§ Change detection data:
┌──
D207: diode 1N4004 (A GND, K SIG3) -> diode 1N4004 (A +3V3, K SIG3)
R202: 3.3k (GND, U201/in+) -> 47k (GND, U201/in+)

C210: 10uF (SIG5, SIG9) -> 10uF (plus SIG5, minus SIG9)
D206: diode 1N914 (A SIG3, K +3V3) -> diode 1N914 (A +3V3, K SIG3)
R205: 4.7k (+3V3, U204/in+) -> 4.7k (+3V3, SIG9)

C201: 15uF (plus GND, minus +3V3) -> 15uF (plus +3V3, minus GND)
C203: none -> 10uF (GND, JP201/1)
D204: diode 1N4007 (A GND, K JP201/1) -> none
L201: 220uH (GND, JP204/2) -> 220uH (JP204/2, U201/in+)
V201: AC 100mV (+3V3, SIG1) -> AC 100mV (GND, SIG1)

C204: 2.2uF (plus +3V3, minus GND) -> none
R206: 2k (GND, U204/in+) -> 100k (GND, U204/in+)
└──
§ Directions: Transcribe only what runs from the line with "C210: 10uF (SIG5, SIG9)" to the last line above, keeping every line exactly as written.

§ Task answer:
C210: 10uF (SIG5, SIG9) -> 10uF (plus SIG5, minus SIG9)
D206: diode 1N914 (A SIG3, K +3V3) -> diode 1N914 (A +3V3, K SIG3)
R205: 4.7k (+3V3, U204/in+) -> 4.7k (+3V3, SIG9)

C201: 15uF (plus GND, minus +3V3) -> 15uF (plus +3V3, minus GND)
C203: none -> 10uF (GND, JP201/1)
D204: diode 1N4007 (A GND, K JP201/1) -> none
L201: 220uH (GND, JP204/2) -> 220uH (JP204/2, U201/in+)
V201: AC 100mV (+3V3, SIG1) -> AC 100mV (GND, SIG1)

C204: 2.2uF (plus +3V3, minus GND) -> none
R206: 2k (GND, U204/in+) -> 100k (GND, U204/in+)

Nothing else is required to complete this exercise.